**Requirement:** When you reach the line that contains "blue ball: [52,290,131,361]" in the data below, start reproducing lines exactly, and stop after the line that contains "red star: [413,249,496,322] = 1 -> none = 0".

**Records:**
——
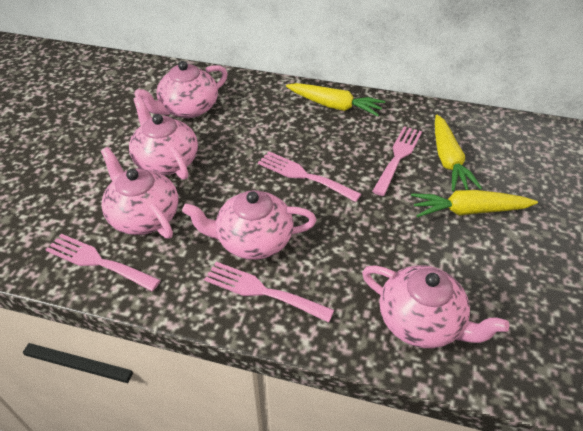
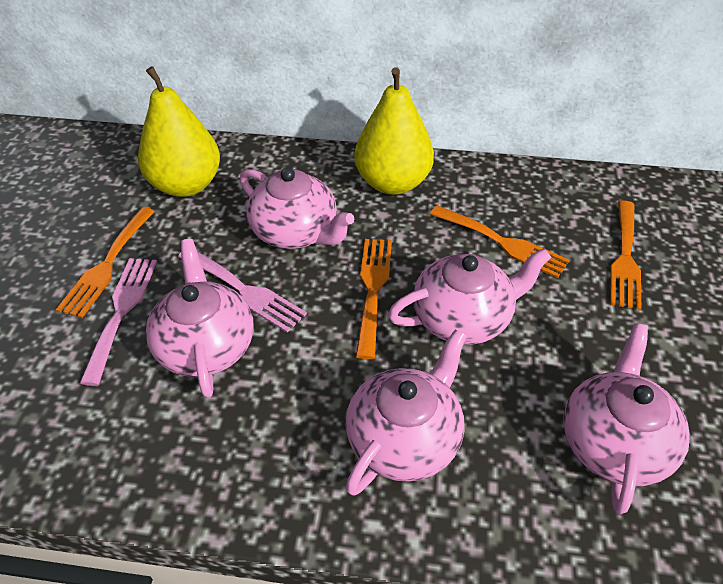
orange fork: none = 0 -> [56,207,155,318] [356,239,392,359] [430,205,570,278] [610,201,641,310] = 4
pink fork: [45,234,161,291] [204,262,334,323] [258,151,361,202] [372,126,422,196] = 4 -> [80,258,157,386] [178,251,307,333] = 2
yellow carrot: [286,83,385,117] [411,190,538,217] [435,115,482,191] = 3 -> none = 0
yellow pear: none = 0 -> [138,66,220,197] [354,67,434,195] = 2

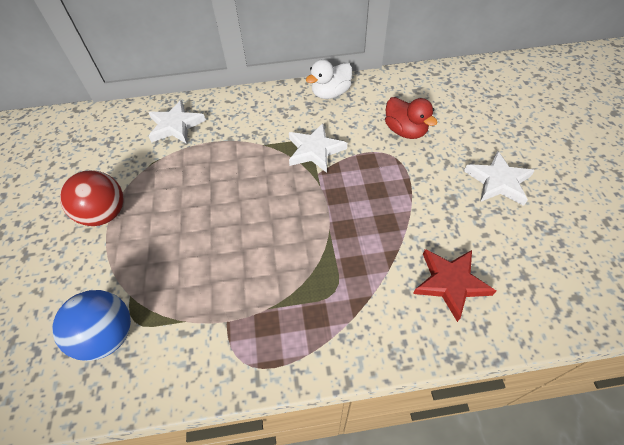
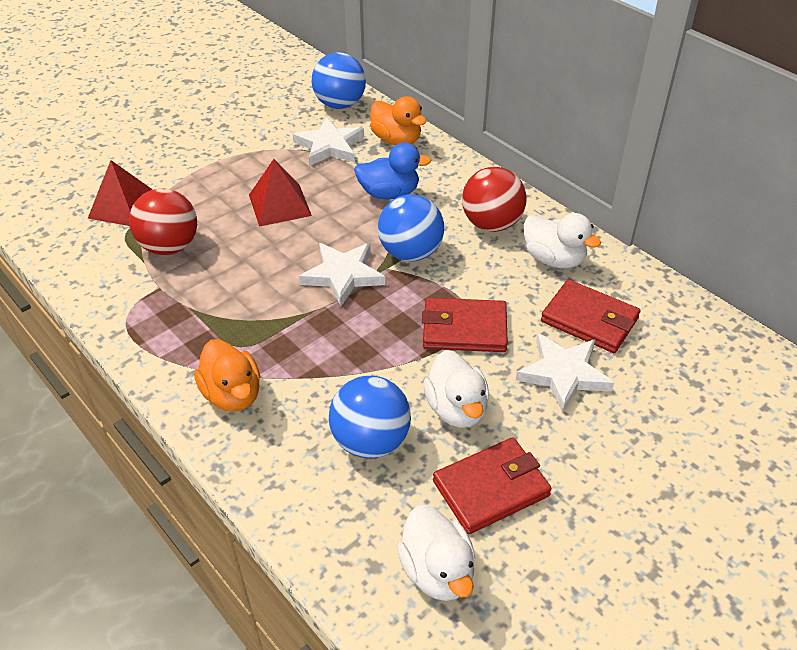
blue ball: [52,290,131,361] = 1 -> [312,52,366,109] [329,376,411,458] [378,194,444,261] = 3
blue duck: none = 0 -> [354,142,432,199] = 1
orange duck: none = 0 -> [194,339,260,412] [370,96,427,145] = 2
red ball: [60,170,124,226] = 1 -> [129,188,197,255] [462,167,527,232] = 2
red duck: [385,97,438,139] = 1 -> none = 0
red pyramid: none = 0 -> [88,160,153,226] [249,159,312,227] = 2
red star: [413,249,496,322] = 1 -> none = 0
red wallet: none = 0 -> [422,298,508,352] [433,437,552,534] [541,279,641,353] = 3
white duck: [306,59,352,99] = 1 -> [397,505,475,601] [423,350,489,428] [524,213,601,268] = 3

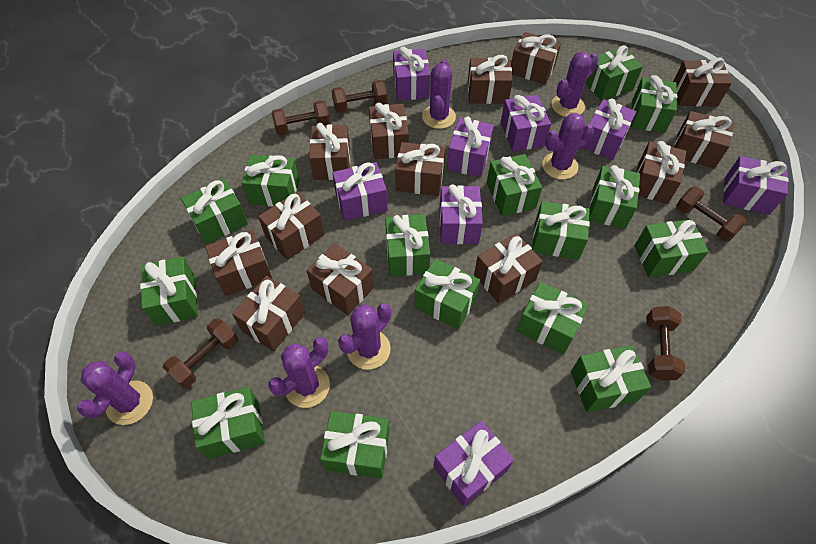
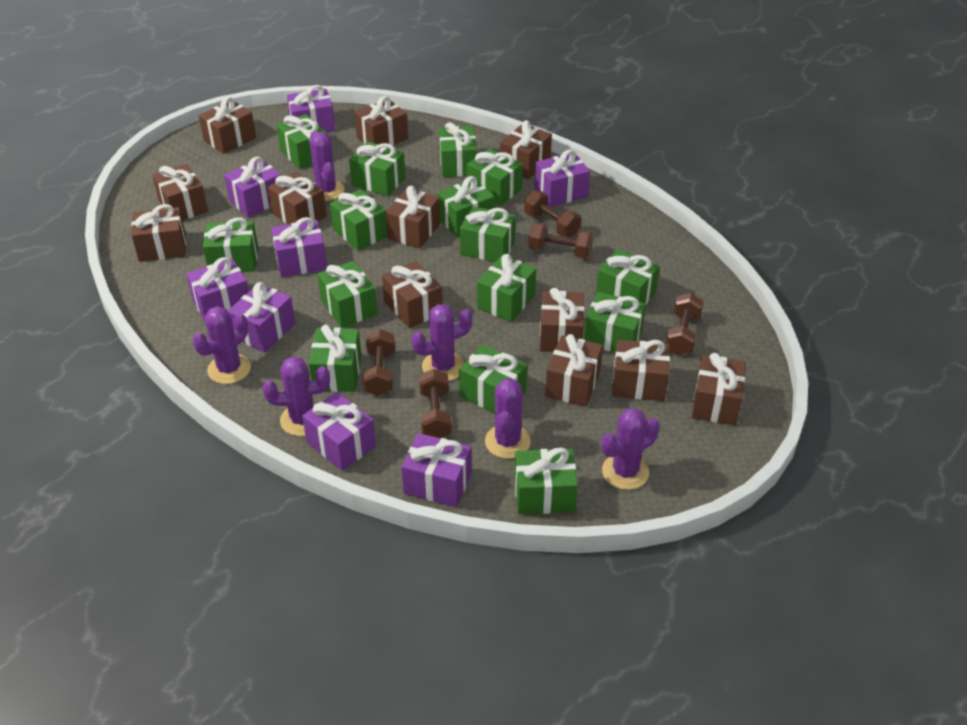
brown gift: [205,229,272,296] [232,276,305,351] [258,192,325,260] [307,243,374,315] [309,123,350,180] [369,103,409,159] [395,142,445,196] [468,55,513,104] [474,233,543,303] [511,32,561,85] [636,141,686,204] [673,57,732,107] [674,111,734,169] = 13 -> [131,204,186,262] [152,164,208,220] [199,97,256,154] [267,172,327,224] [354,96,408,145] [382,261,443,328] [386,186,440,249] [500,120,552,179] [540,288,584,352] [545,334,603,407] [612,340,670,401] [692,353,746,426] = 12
——
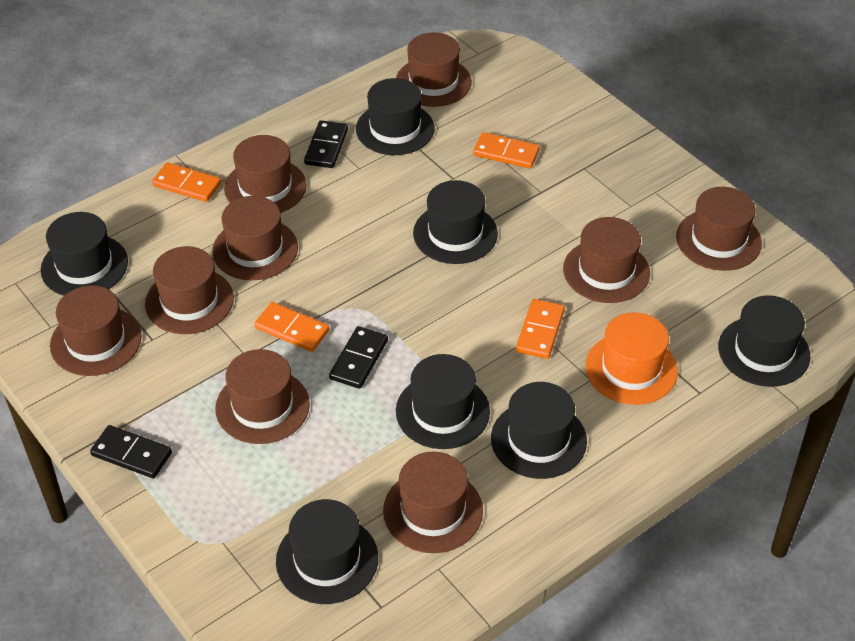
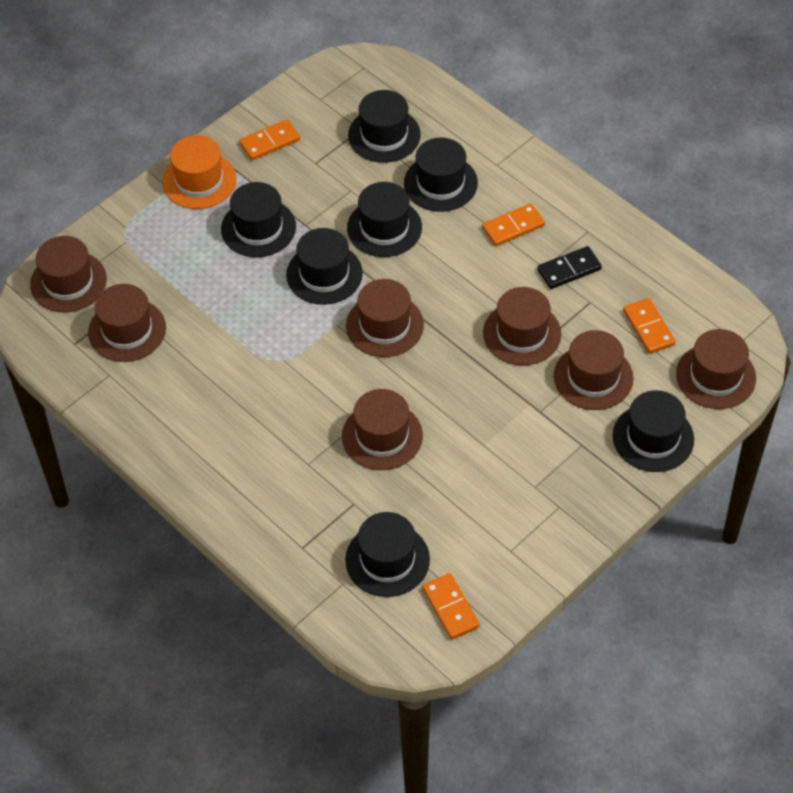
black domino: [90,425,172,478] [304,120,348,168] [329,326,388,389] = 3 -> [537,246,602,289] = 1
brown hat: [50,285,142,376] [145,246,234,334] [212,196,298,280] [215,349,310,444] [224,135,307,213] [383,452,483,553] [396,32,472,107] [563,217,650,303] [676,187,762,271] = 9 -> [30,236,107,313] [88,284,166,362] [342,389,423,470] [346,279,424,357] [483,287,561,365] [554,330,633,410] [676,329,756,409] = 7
——
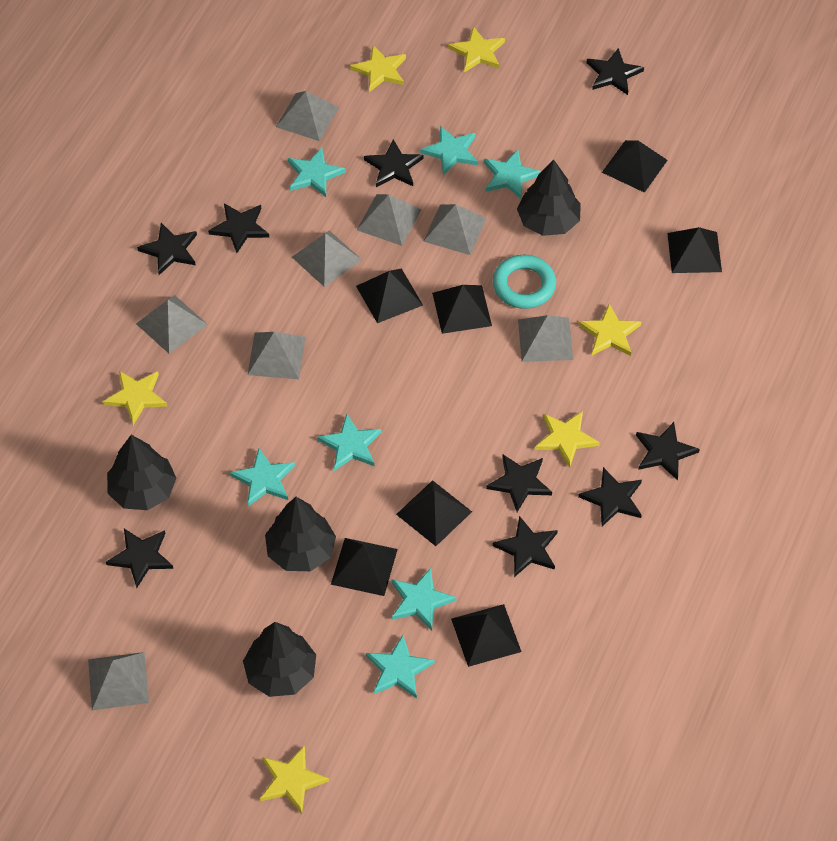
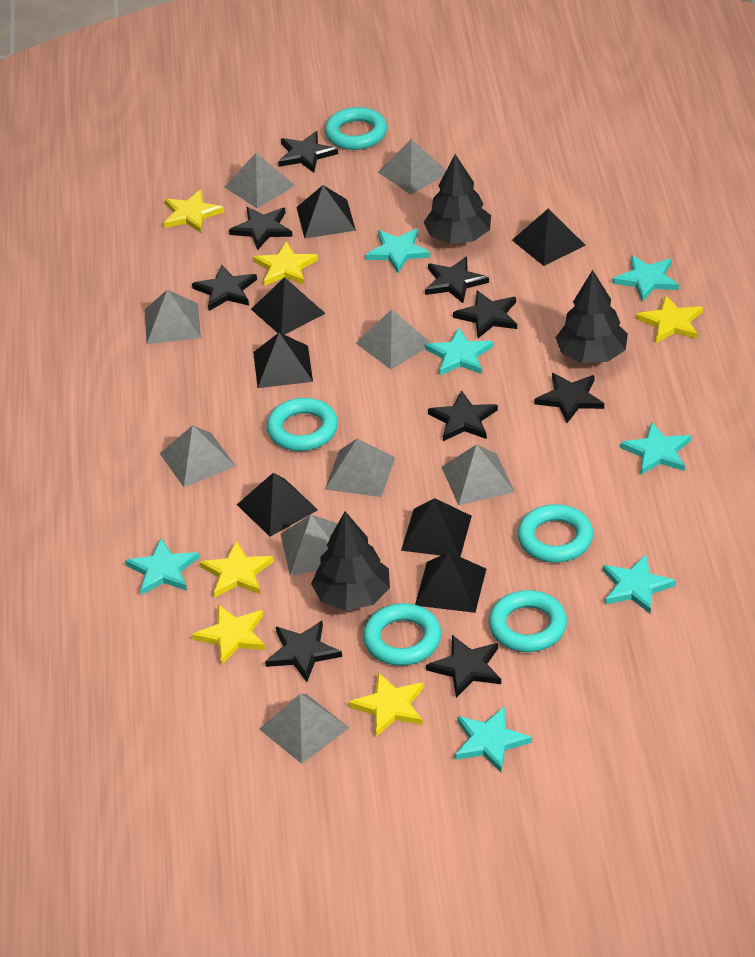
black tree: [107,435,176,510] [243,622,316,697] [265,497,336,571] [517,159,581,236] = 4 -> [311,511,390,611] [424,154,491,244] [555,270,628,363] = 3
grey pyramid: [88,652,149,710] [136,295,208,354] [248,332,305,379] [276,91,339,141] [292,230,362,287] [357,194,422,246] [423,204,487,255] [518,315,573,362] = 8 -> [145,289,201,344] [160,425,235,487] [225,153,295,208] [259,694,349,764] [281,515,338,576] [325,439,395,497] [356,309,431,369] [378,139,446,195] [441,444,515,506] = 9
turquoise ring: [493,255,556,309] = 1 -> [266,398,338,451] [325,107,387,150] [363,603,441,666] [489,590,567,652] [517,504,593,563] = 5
——
**Output of the task:**
blue ball: [52,290,131,361] = 1 -> [312,52,366,109] [329,376,411,458] [378,194,444,261] = 3
blue duck: none = 0 -> [354,142,432,199] = 1
orange duck: none = 0 -> [194,339,260,412] [370,96,427,145] = 2
red ball: [60,170,124,226] = 1 -> [129,188,197,255] [462,167,527,232] = 2
red duck: [385,97,438,139] = 1 -> none = 0
red pyramid: none = 0 -> [88,160,153,226] [249,159,312,227] = 2
red star: [413,249,496,322] = 1 -> none = 0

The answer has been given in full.